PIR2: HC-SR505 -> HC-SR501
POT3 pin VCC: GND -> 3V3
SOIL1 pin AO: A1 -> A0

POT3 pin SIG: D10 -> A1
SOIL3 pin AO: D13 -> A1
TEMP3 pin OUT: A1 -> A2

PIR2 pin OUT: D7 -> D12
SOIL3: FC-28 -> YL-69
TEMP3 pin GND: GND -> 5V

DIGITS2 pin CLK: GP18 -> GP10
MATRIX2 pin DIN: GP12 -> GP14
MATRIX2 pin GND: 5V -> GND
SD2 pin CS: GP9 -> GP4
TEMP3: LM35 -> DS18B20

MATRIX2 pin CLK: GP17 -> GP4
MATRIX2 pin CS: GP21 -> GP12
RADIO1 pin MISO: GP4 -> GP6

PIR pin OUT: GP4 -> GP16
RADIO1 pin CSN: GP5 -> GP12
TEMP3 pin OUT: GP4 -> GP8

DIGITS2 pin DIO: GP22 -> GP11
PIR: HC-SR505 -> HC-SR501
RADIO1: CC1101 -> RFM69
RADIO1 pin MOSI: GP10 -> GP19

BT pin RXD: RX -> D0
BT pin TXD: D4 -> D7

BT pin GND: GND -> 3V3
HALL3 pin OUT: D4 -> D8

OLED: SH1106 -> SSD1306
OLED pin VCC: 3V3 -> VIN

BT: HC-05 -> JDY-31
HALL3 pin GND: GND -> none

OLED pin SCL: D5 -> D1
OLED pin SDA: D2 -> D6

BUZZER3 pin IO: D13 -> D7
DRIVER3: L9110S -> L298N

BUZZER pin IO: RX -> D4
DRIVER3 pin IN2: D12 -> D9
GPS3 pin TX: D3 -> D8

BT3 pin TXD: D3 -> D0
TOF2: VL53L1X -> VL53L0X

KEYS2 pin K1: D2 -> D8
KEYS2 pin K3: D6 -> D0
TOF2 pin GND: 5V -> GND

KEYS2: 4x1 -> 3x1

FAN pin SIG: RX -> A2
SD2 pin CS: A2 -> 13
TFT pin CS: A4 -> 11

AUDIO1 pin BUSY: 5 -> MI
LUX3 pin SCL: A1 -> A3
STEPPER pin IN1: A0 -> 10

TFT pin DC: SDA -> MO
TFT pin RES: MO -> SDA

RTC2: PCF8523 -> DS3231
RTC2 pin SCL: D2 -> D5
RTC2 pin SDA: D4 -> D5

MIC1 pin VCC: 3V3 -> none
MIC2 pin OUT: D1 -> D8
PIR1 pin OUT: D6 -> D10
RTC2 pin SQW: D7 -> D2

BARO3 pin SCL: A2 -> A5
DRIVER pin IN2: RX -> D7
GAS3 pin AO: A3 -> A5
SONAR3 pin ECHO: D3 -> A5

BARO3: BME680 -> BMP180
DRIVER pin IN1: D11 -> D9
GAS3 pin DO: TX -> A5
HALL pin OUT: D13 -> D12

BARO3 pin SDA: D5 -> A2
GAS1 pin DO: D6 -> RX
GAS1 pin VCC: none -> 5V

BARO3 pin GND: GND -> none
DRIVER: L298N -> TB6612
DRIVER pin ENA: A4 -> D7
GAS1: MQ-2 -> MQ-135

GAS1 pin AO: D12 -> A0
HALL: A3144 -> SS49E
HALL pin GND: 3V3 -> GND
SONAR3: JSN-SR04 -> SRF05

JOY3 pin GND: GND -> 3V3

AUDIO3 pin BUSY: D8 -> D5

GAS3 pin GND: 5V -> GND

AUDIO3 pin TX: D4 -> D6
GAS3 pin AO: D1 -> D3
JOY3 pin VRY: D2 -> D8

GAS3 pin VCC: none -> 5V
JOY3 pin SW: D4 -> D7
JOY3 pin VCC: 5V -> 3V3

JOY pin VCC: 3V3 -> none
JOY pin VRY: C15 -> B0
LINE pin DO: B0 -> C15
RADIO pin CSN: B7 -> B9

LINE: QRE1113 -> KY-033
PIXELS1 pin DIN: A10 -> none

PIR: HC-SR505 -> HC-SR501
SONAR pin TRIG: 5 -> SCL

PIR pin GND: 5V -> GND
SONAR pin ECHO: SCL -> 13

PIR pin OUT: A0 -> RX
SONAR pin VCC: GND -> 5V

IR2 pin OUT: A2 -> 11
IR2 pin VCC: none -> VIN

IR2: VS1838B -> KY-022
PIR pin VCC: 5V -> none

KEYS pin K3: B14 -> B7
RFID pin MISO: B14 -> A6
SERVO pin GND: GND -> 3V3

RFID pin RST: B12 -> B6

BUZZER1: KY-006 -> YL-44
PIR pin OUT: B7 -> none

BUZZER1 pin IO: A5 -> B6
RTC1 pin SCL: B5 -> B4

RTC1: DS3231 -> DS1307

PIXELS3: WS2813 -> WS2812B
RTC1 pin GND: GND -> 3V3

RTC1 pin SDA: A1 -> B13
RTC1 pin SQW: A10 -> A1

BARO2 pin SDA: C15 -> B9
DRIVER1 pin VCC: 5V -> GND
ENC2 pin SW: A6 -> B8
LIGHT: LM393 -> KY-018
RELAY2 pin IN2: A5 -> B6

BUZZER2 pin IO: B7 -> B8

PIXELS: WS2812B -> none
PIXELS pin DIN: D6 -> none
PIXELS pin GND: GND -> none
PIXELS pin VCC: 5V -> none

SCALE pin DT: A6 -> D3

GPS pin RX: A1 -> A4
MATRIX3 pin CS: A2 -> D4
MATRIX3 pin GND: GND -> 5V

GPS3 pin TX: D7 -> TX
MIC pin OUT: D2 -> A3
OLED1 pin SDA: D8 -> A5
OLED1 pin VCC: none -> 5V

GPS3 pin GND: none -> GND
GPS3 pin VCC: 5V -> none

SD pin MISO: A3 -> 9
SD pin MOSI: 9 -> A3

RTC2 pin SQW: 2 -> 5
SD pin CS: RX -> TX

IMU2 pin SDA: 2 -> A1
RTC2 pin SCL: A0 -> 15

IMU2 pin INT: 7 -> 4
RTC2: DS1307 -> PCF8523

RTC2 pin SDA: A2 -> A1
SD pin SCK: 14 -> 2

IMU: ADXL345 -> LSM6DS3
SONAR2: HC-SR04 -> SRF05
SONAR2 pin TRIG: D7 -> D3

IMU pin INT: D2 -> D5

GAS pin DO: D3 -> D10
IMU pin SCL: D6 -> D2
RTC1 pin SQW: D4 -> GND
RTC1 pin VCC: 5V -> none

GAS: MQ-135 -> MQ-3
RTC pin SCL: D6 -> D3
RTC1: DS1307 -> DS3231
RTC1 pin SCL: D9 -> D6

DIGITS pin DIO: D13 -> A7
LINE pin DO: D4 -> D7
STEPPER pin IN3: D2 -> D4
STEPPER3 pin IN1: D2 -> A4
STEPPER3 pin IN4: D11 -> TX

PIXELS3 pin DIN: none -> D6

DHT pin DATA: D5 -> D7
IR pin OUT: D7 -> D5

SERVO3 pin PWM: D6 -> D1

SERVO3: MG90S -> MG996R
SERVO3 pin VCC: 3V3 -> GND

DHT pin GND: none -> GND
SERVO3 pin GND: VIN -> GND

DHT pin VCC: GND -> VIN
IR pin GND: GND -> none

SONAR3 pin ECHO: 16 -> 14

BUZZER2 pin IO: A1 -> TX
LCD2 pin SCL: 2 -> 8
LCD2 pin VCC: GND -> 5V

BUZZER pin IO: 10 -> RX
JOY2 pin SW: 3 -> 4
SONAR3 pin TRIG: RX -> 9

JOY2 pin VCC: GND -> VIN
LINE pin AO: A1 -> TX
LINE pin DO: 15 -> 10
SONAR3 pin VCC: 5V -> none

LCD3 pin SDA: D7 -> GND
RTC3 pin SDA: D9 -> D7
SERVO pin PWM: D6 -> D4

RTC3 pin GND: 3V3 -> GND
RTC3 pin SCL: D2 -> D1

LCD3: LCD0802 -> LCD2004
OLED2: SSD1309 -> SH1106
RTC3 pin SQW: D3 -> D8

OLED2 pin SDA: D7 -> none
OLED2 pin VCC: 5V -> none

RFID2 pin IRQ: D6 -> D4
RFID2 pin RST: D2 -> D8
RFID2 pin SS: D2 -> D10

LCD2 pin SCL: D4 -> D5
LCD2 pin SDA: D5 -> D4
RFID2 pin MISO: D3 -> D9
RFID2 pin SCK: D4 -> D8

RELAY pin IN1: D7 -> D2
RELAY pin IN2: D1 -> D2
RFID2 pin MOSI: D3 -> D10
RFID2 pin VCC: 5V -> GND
┄┄┄┄┄┄┄┄┄┄┄┄┄┄┄┄┄┄┄┄
● **Task**
From the listing above, repeat exactly the lines starting at the line that includes "TEMP3: LM35 -> DS18B20" and ending at the line that includes "RTC2 pin SCL: D2 -> D5", with nothing outside that span.

● **Answer for the task**
TEMP3: LM35 -> DS18B20

MATRIX2 pin CLK: GP17 -> GP4
MATRIX2 pin CS: GP21 -> GP12
RADIO1 pin MISO: GP4 -> GP6

PIR pin OUT: GP4 -> GP16
RADIO1 pin CSN: GP5 -> GP12
TEMP3 pin OUT: GP4 -> GP8

DIGITS2 pin DIO: GP22 -> GP11
PIR: HC-SR505 -> HC-SR501
RADIO1: CC1101 -> RFM69
RADIO1 pin MOSI: GP10 -> GP19

BT pin RXD: RX -> D0
BT pin TXD: D4 -> D7

BT pin GND: GND -> 3V3
HALL3 pin OUT: D4 -> D8

OLED: SH1106 -> SSD1306
OLED pin VCC: 3V3 -> VIN

BT: HC-05 -> JDY-31
HALL3 pin GND: GND -> none

OLED pin SCL: D5 -> D1
OLED pin SDA: D2 -> D6

BUZZER3 pin IO: D13 -> D7
DRIVER3: L9110S -> L298N

BUZZER pin IO: RX -> D4
DRIVER3 pin IN2: D12 -> D9
GPS3 pin TX: D3 -> D8

BT3 pin TXD: D3 -> D0
TOF2: VL53L1X -> VL53L0X

KEYS2 pin K1: D2 -> D8
KEYS2 pin K3: D6 -> D0
TOF2 pin GND: 5V -> GND

KEYS2: 4x1 -> 3x1

FAN pin SIG: RX -> A2
SD2 pin CS: A2 -> 13
TFT pin CS: A4 -> 11

AUDIO1 pin BUSY: 5 -> MI
LUX3 pin SCL: A1 -> A3
STEPPER pin IN1: A0 -> 10

TFT pin DC: SDA -> MO
TFT pin RES: MO -> SDA

RTC2: PCF8523 -> DS3231
RTC2 pin SCL: D2 -> D5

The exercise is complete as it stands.